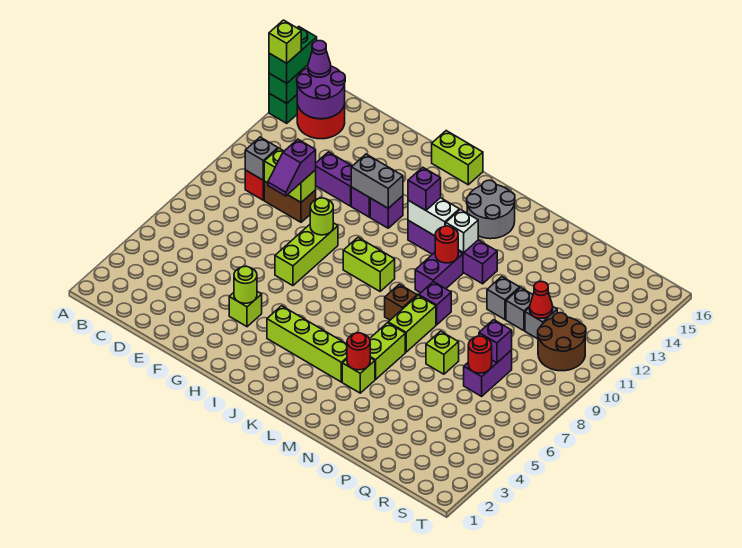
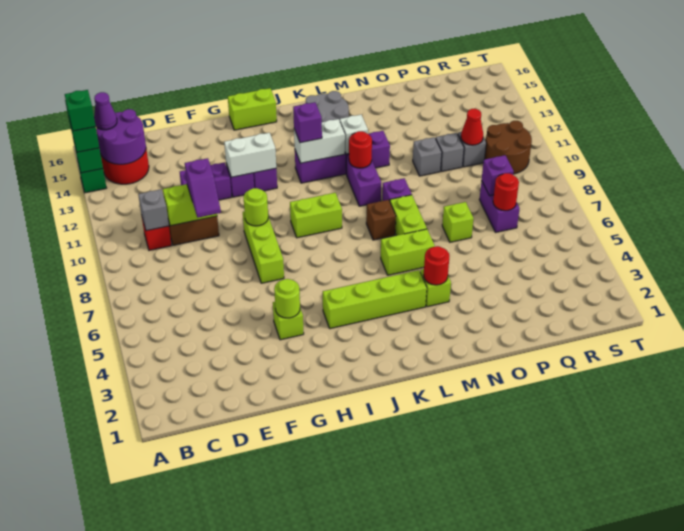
lime brick A14 level 4 -> green brick A14 level 4
grey brick G12:H12 level 2 -> white brick G12:H12 level 2
lime brick M5:M6 level 1 -> lime brick L6:M6 level 1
----
PROBLEM
Nothing but an exact copy of the data, without its images, should make up your answer.

TASK RESPONSE
lime brick A14 level 4 -> green brick A14 level 4
grey brick G12:H12 level 2 -> white brick G12:H12 level 2
lime brick M5:M6 level 1 -> lime brick L6:M6 level 1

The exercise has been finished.